Start of Given data

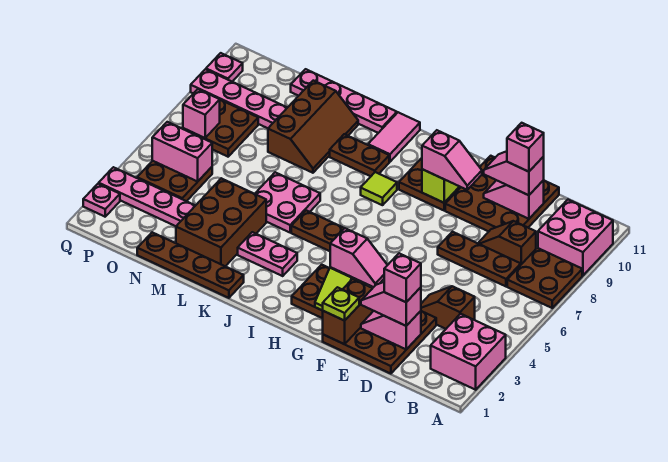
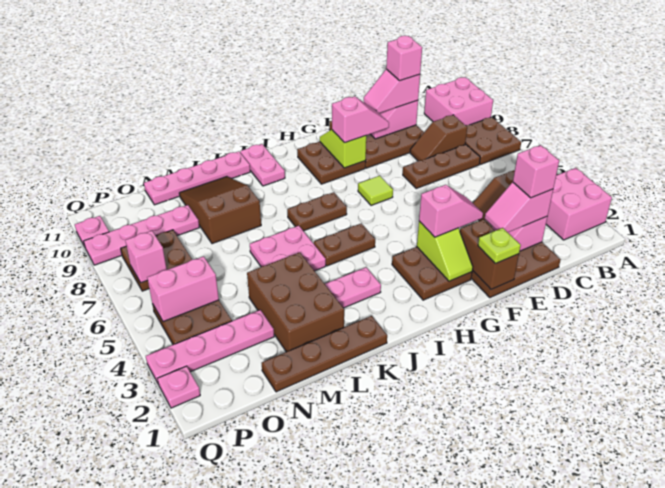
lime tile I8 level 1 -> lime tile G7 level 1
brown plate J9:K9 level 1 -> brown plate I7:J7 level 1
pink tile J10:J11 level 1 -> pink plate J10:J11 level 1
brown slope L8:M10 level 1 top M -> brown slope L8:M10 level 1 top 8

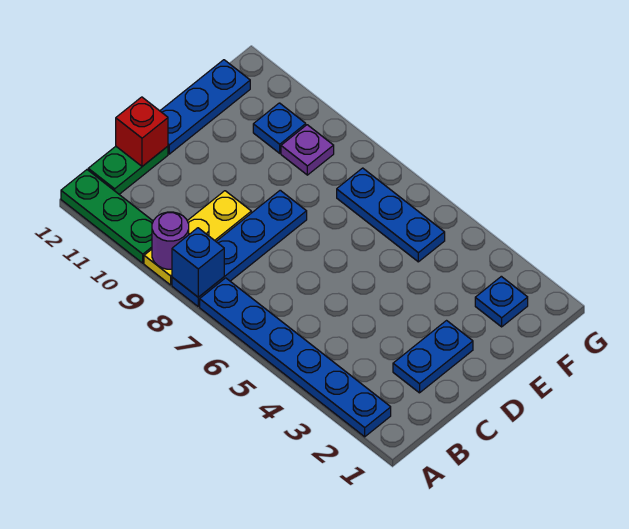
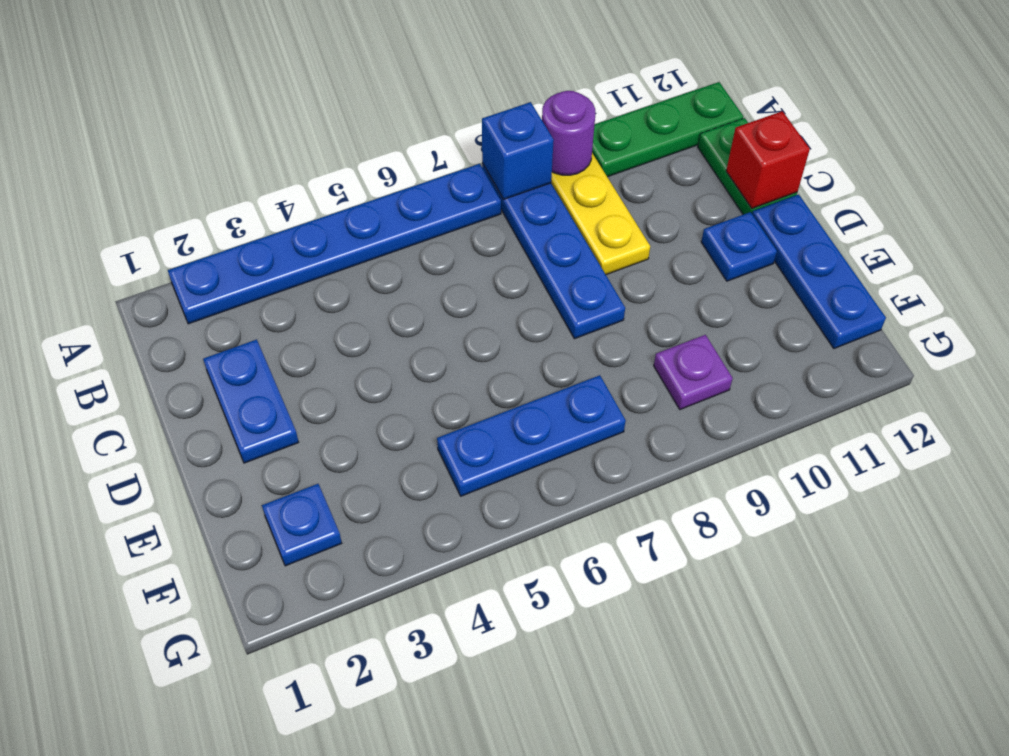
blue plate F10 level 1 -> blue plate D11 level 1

End of Given data

◆ **Task**
Output all of the records exactly as they appear above, but not the pictures.

◆ **Solved exercise**
lime tile I8 level 1 -> lime tile G7 level 1
brown plate J9:K9 level 1 -> brown plate I7:J7 level 1
pink tile J10:J11 level 1 -> pink plate J10:J11 level 1
brown slope L8:M10 level 1 top M -> brown slope L8:M10 level 1 top 8

blue plate F10 level 1 -> blue plate D11 level 1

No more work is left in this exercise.